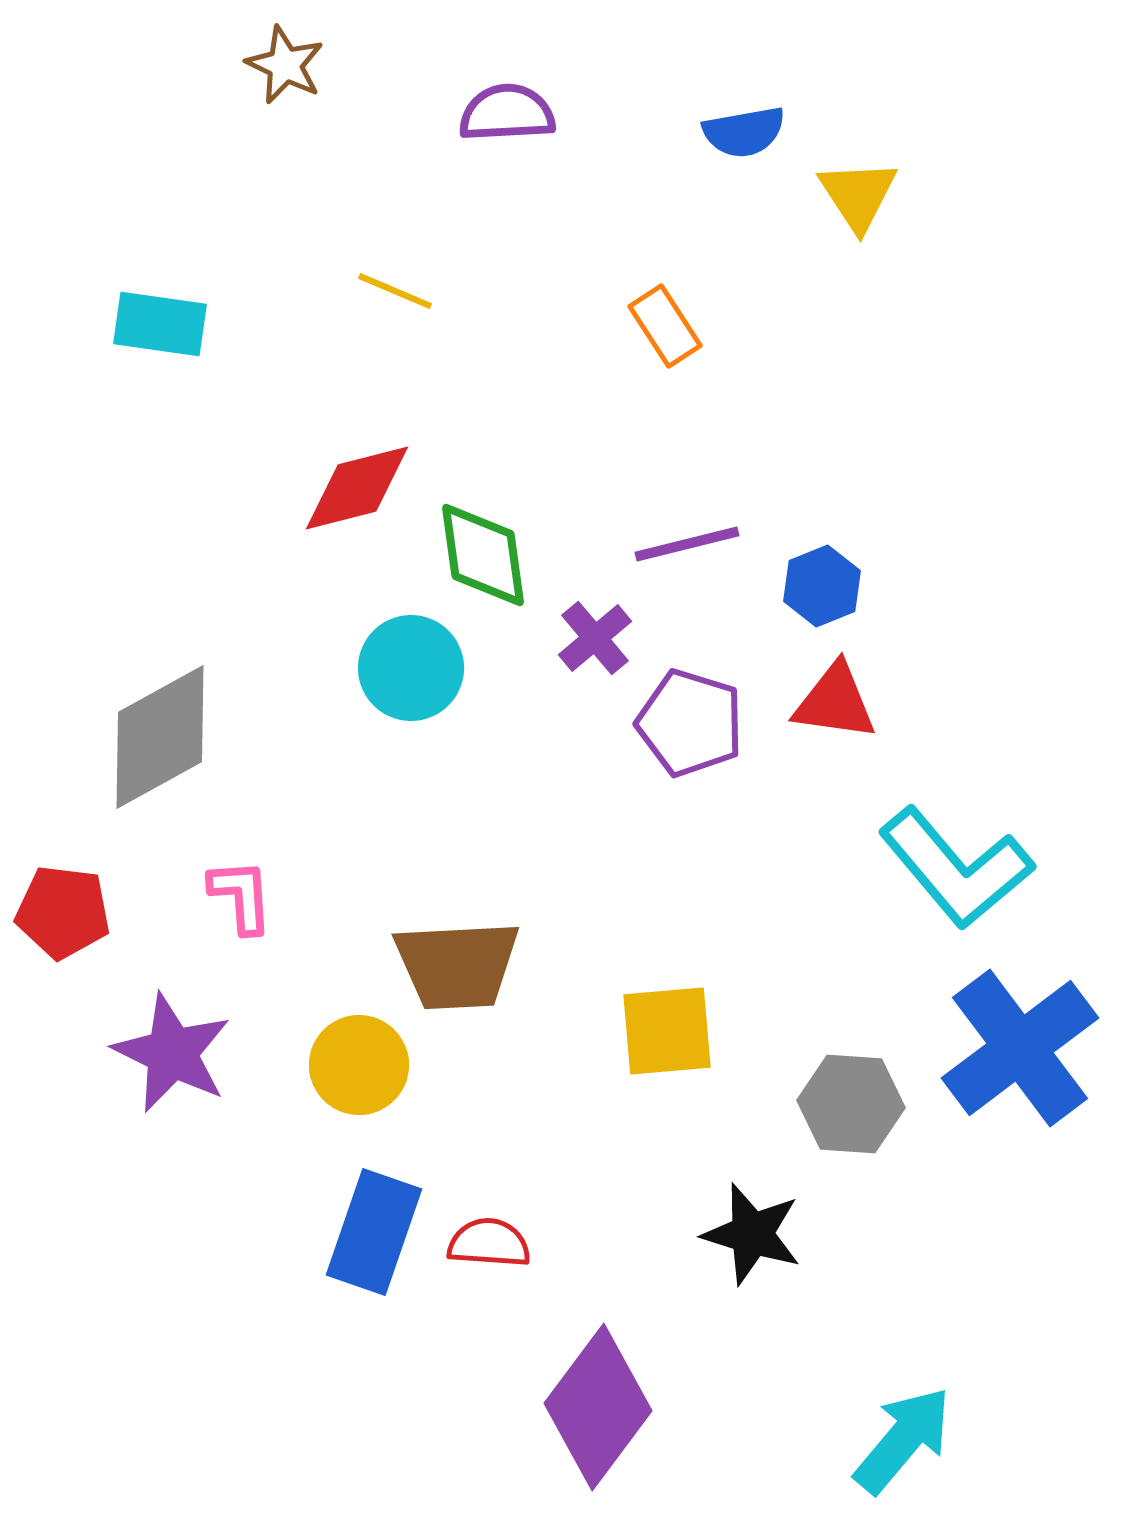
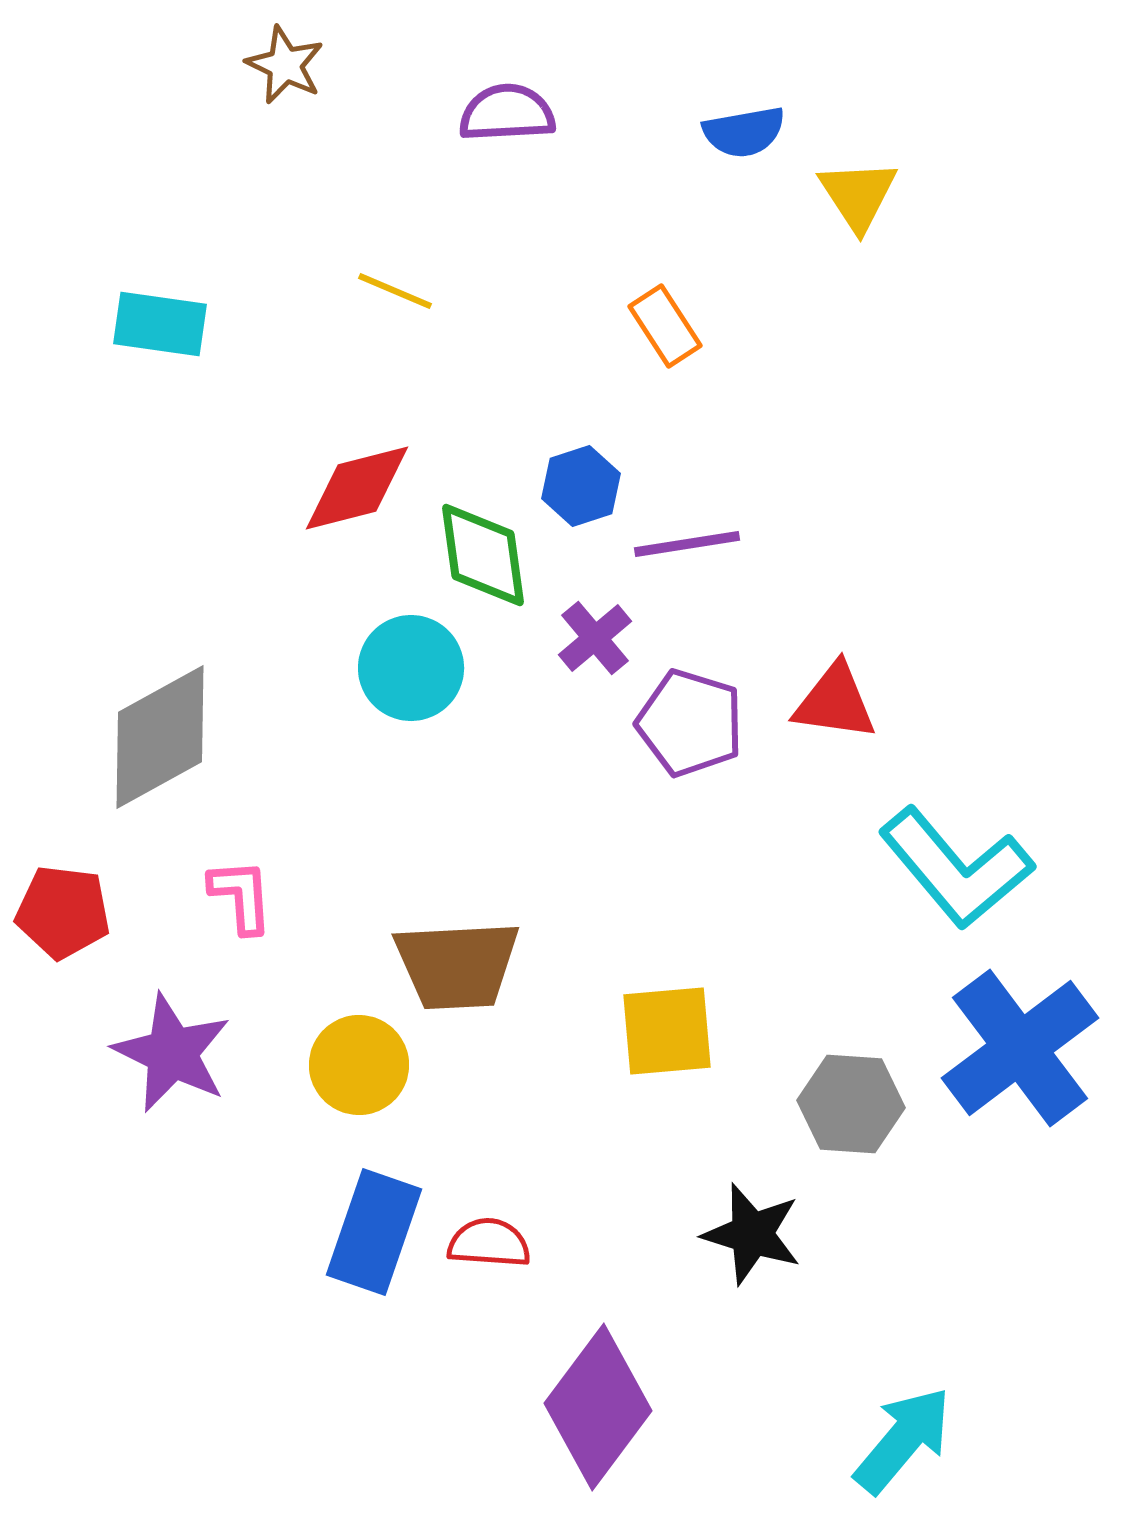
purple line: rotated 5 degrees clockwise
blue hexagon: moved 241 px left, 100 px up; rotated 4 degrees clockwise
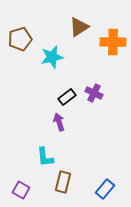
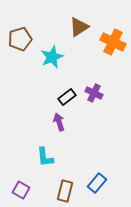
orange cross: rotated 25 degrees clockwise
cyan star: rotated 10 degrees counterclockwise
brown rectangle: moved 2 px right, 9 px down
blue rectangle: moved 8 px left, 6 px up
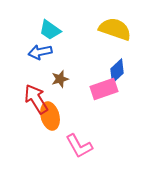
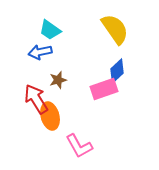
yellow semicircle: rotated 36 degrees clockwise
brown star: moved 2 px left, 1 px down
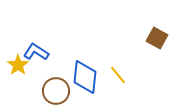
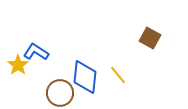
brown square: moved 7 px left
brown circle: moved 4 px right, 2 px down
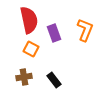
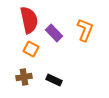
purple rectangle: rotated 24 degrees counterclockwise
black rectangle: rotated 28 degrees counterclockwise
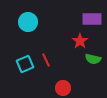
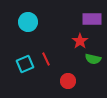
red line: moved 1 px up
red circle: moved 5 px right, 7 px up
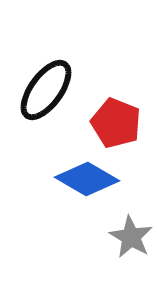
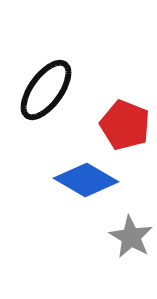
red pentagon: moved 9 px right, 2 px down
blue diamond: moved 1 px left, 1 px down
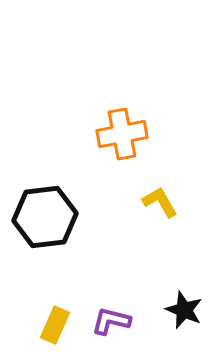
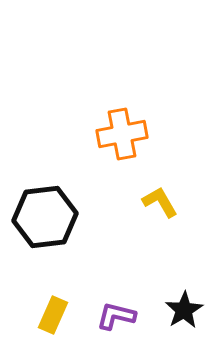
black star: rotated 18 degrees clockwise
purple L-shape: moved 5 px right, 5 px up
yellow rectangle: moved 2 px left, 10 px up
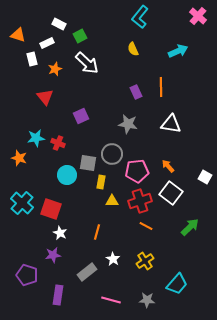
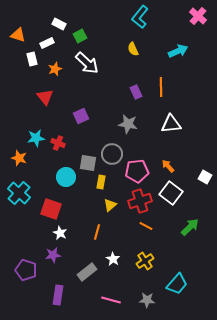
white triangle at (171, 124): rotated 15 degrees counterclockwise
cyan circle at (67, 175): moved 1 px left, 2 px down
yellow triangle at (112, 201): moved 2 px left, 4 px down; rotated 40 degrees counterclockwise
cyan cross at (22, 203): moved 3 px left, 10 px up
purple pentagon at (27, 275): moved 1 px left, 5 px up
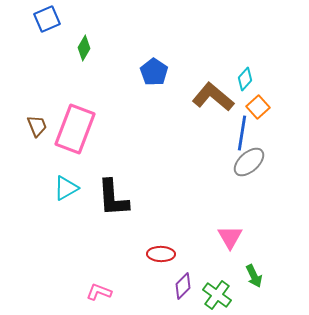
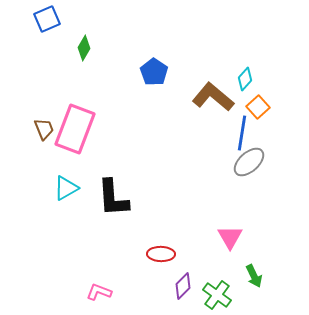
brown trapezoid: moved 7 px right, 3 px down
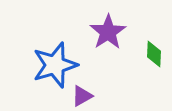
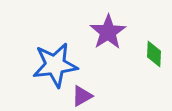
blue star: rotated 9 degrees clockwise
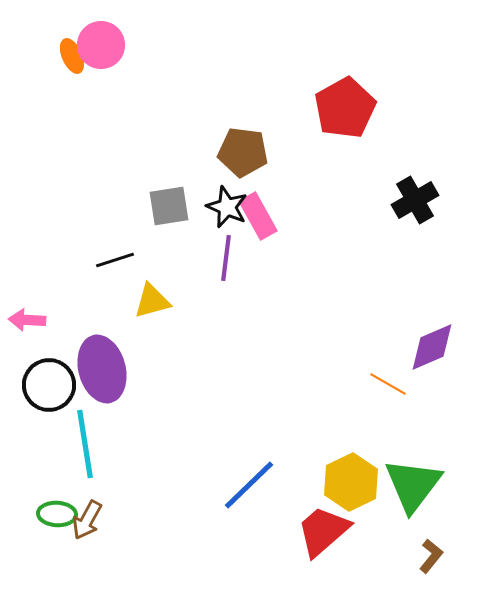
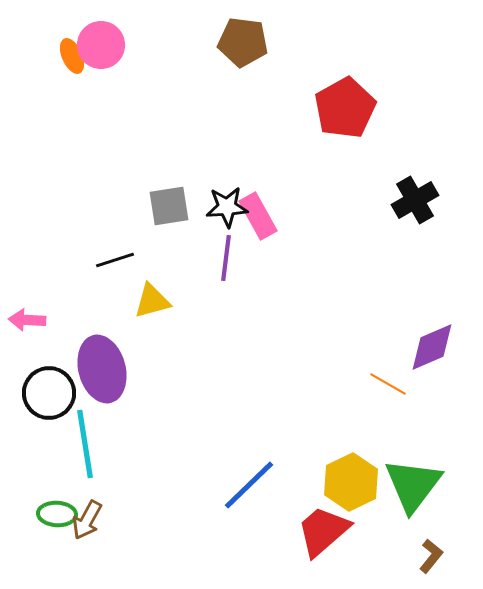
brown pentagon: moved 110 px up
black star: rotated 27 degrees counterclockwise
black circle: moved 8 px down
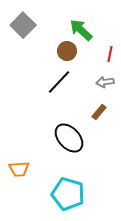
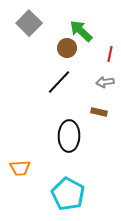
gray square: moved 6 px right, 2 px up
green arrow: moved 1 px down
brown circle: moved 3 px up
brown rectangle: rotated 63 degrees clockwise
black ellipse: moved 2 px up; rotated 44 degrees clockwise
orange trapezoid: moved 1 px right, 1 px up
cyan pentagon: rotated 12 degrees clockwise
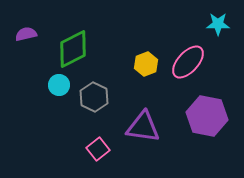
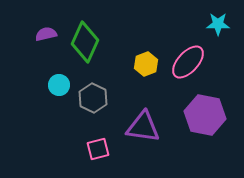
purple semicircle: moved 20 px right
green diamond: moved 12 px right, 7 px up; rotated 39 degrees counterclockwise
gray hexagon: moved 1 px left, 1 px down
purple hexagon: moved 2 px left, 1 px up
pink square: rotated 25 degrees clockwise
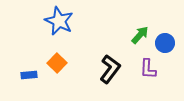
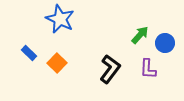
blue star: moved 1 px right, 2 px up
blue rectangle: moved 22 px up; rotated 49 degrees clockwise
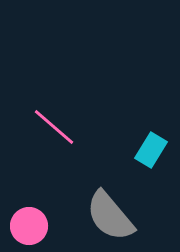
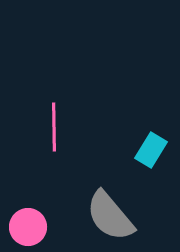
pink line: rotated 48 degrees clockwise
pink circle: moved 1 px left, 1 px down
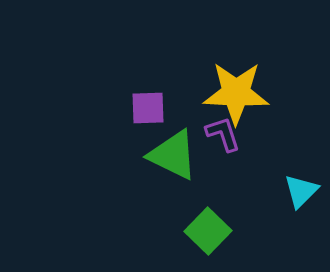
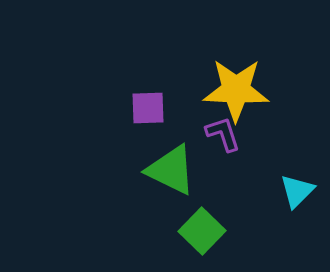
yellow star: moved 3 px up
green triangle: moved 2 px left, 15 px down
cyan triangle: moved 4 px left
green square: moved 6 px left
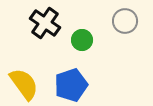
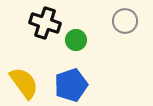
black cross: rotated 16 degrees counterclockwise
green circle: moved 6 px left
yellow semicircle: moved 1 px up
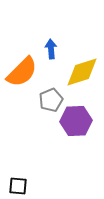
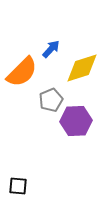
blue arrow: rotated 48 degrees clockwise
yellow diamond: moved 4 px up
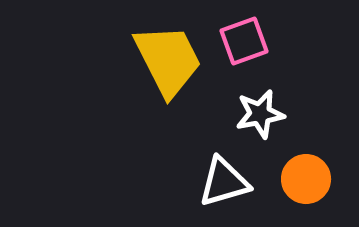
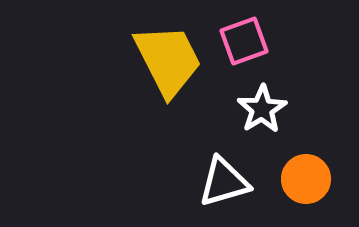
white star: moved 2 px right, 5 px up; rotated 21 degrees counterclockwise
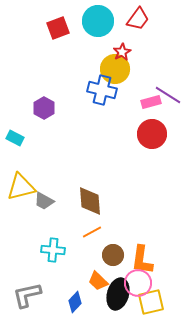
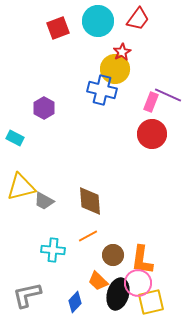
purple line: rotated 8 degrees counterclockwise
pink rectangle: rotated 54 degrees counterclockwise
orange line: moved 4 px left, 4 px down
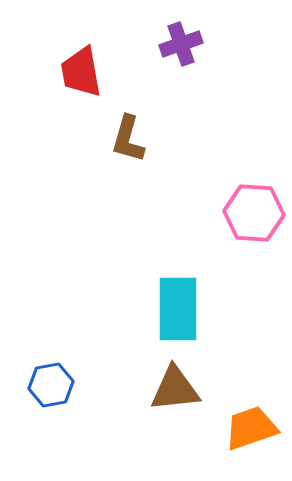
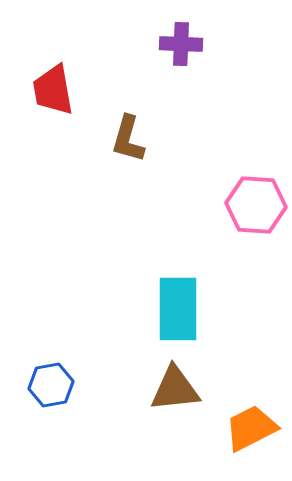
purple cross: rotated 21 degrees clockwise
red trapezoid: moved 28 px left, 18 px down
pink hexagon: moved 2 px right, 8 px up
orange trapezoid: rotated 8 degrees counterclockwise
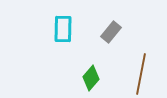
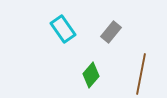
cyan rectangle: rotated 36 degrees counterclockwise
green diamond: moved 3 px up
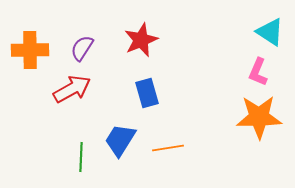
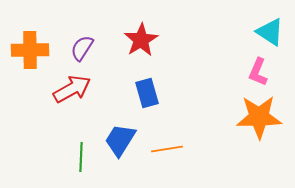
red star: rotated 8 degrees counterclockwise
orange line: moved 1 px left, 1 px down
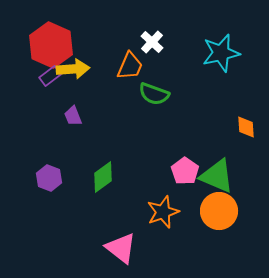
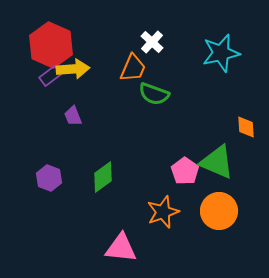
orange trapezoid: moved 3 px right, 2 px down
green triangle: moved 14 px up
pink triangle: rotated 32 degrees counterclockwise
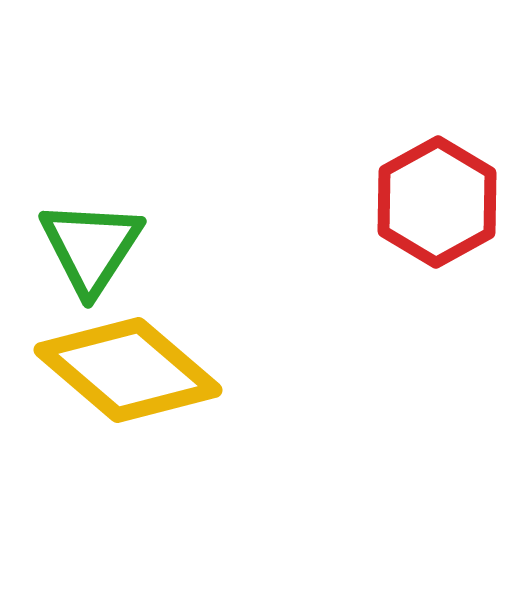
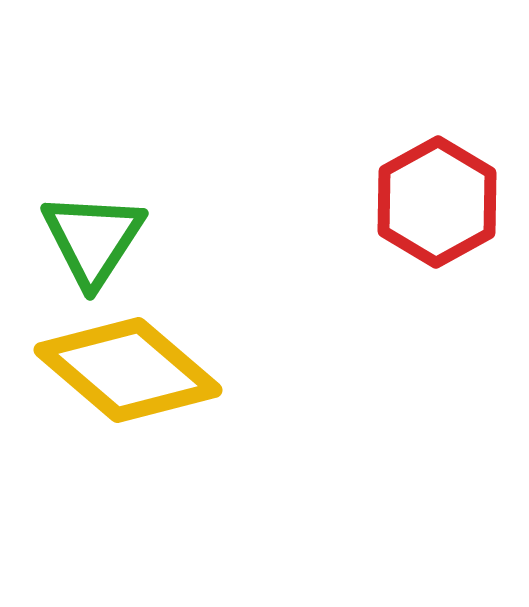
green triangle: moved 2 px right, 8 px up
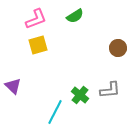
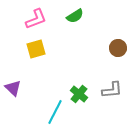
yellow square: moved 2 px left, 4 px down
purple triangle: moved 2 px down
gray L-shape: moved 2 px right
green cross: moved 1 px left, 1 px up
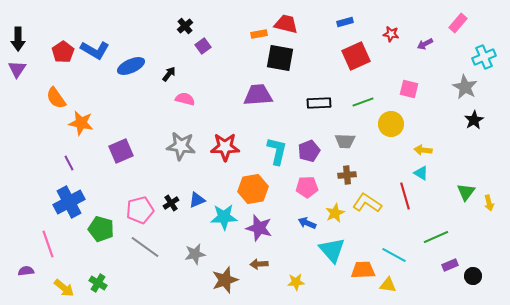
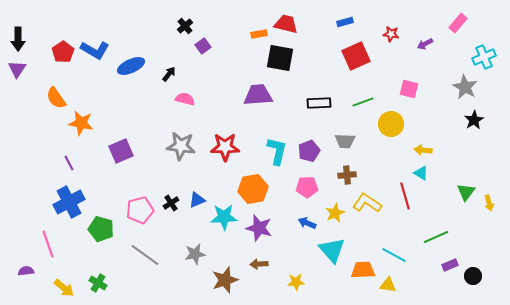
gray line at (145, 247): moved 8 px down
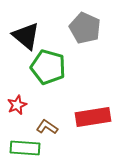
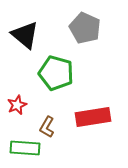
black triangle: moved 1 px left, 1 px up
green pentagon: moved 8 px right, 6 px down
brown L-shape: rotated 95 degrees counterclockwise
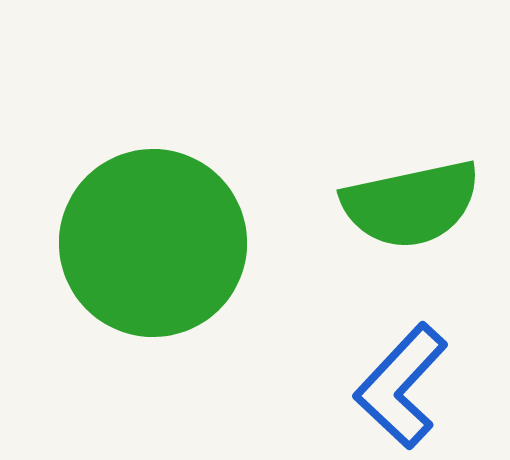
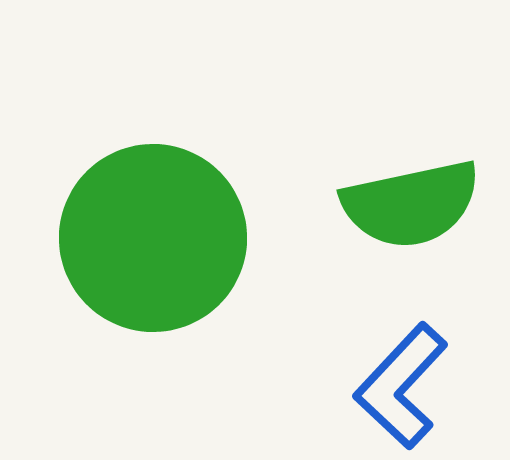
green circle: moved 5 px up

Exercise prompt: What's needed is an exact retyping of the records, pictures excluded.

Response area:
purple line: rotated 5 degrees clockwise
blue hexagon: moved 241 px left, 100 px up; rotated 4 degrees clockwise
orange cross: rotated 25 degrees clockwise
cyan star: rotated 10 degrees counterclockwise
brown rectangle: moved 2 px right, 9 px down
blue rectangle: moved 8 px left, 6 px up
yellow semicircle: rotated 36 degrees clockwise
brown star: moved 2 px left, 1 px down
brown square: moved 7 px left
brown circle: moved 4 px right, 2 px down
purple rectangle: rotated 24 degrees counterclockwise
black rectangle: rotated 28 degrees counterclockwise
red line: moved 1 px up
red circle: moved 5 px right, 7 px up
red pentagon: moved 9 px right, 2 px down
blue diamond: moved 1 px left, 1 px down
black star: rotated 18 degrees clockwise
purple L-shape: moved 5 px right, 5 px up
yellow rectangle: moved 2 px left, 10 px up
white triangle at (171, 124): rotated 15 degrees counterclockwise
cyan circle at (67, 175): moved 1 px left, 2 px down
yellow triangle at (112, 201): moved 2 px left, 4 px down; rotated 40 degrees counterclockwise
cyan cross at (22, 203): moved 3 px left, 10 px up
purple pentagon at (27, 275): moved 1 px left, 5 px up
brown trapezoid: moved 7 px right, 3 px down
blue star: rotated 9 degrees clockwise
brown pentagon: moved 110 px up
black star: rotated 27 degrees counterclockwise
black circle: moved 8 px down
gray square: moved 6 px right, 2 px up
green arrow: moved 1 px down
brown circle: moved 3 px up
brown rectangle: rotated 63 degrees clockwise
black ellipse: moved 2 px up; rotated 44 degrees clockwise
orange trapezoid: moved 1 px right, 1 px up
cyan pentagon: rotated 12 degrees clockwise
purple semicircle: moved 20 px right
green diamond: moved 12 px right, 7 px up; rotated 39 degrees counterclockwise
gray hexagon: moved 1 px left, 1 px down
purple hexagon: moved 2 px left, 1 px up
pink square: rotated 25 degrees clockwise
blue star: moved 1 px right, 2 px up
blue rectangle: moved 22 px up; rotated 49 degrees clockwise
pink line: rotated 48 degrees clockwise
pink circle: moved 1 px left, 1 px down
yellow star: moved 3 px up
green triangle: moved 2 px left, 15 px down
cyan triangle: moved 4 px left
green square: moved 6 px left
black cross: rotated 16 degrees counterclockwise
green circle: moved 6 px left
yellow semicircle: moved 1 px up
blue arrow: rotated 48 degrees clockwise
yellow diamond: moved 4 px up
white star: moved 2 px right, 5 px up; rotated 21 degrees counterclockwise
purple line: rotated 8 degrees counterclockwise
pink rectangle: rotated 54 degrees counterclockwise
orange line: moved 4 px left, 4 px down
purple cross: rotated 21 degrees clockwise
red trapezoid: moved 28 px left, 18 px down
pink hexagon: moved 2 px right, 8 px up
orange trapezoid: rotated 8 degrees counterclockwise
cyan rectangle: rotated 36 degrees counterclockwise
green diamond: moved 3 px up
red star: rotated 8 degrees counterclockwise
orange line: moved 1 px left, 1 px down
orange trapezoid: moved 3 px right, 2 px down
green triangle: moved 14 px up
pink triangle: rotated 32 degrees counterclockwise
green triangle: moved 2 px right, 8 px up
yellow square: moved 2 px left, 4 px down
purple triangle: moved 2 px down
gray L-shape: moved 2 px right
green cross: moved 1 px left, 1 px up
gray line at (145, 247): moved 8 px down
black triangle: moved 1 px left, 1 px up
green pentagon: moved 8 px right, 6 px down
brown L-shape: rotated 95 degrees counterclockwise
green circle: moved 5 px up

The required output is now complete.